/---

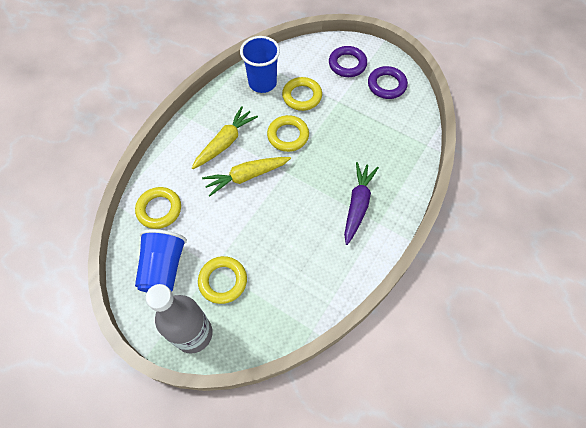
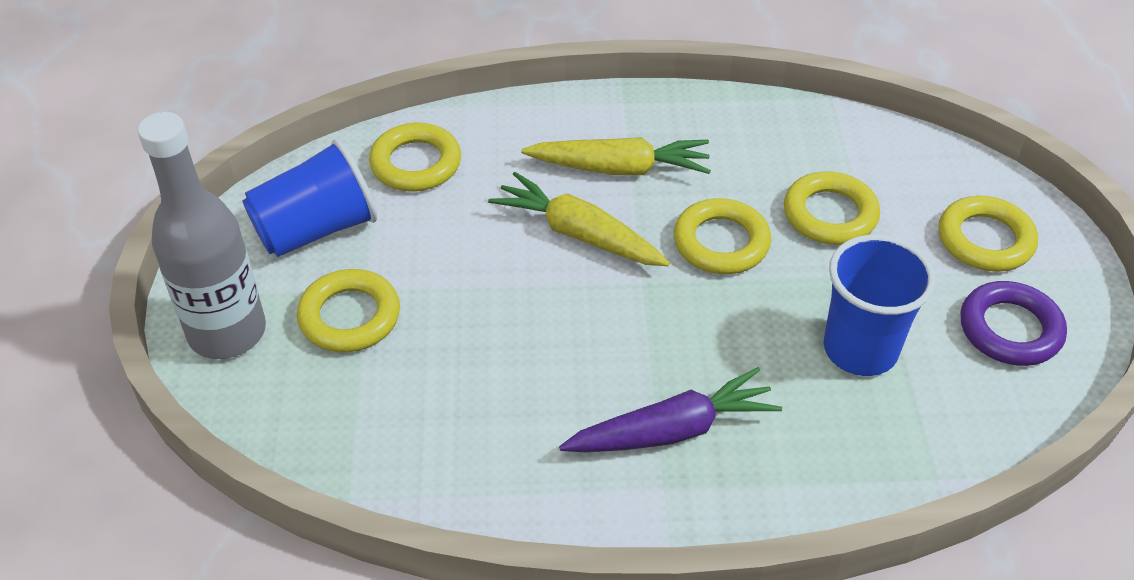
camera: 55 degrees right, 15 degrees down
blue cup [240,36,280,93] -> blue cup moved to [824,235,936,376]
purple ring [329,46,367,77] -> yellow ring [938,196,1038,272]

\---

PROBLEM DESCRIPTION:
Reproduce the material above in full, exactly, with no images.

ANSWER BOX:
camera: 55 degrees right, 15 degrees down
blue cup [240,36,280,93] -> blue cup moved to [824,235,936,376]
purple ring [329,46,367,77] -> yellow ring [938,196,1038,272]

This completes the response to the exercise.